▸ **PROVIDED RECORDS**:
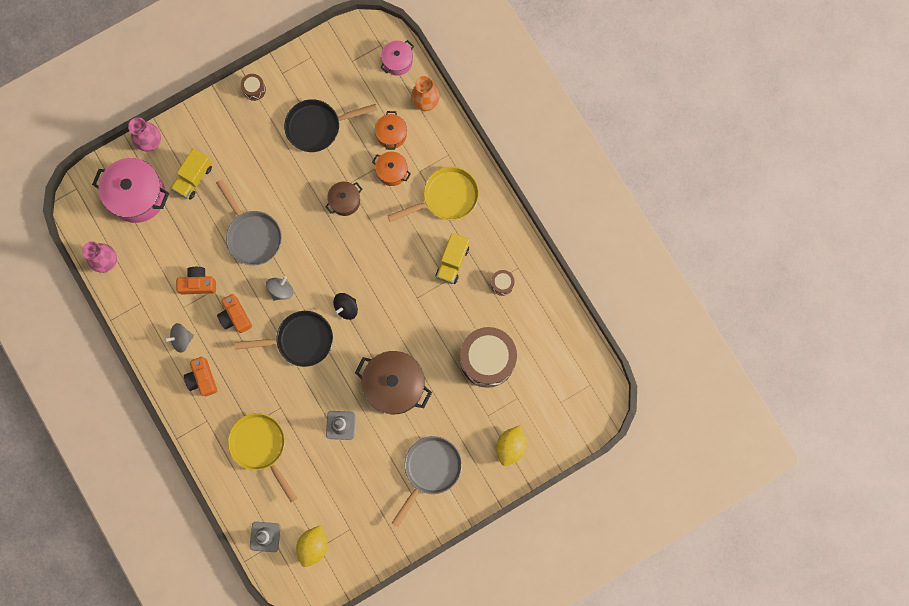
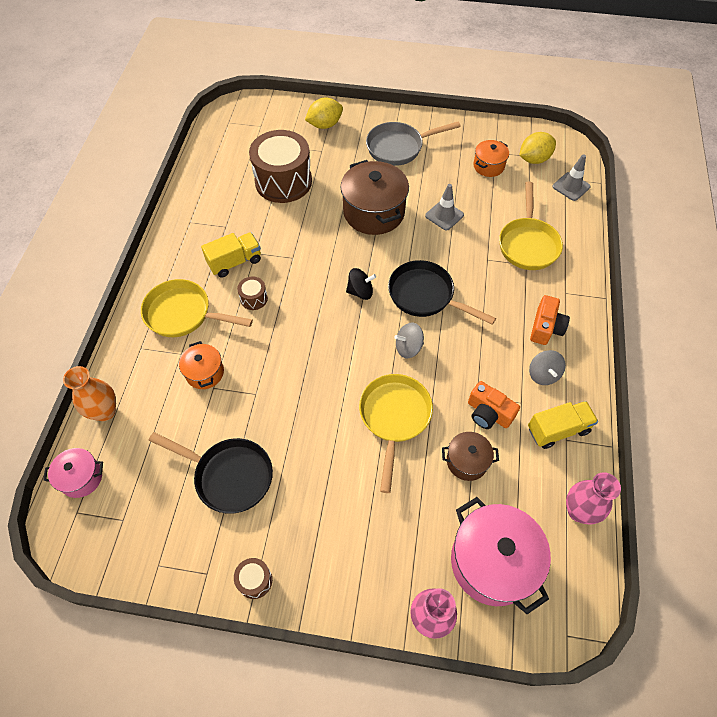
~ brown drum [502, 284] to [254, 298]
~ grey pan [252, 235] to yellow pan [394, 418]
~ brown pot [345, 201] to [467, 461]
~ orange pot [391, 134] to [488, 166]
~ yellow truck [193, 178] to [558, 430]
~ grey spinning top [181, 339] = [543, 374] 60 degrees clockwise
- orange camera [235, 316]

▸ **THE PROBLEM**:
Please return every record above exactly, but leave out the pictures.

▸ **FINISHED EXERCISE**:
~ brown drum [502, 284] to [254, 298]
~ grey pan [252, 235] to yellow pan [394, 418]
~ brown pot [345, 201] to [467, 461]
~ orange pot [391, 134] to [488, 166]
~ yellow truck [193, 178] to [558, 430]
~ grey spinning top [181, 339] = [543, 374] 60 degrees clockwise
- orange camera [235, 316]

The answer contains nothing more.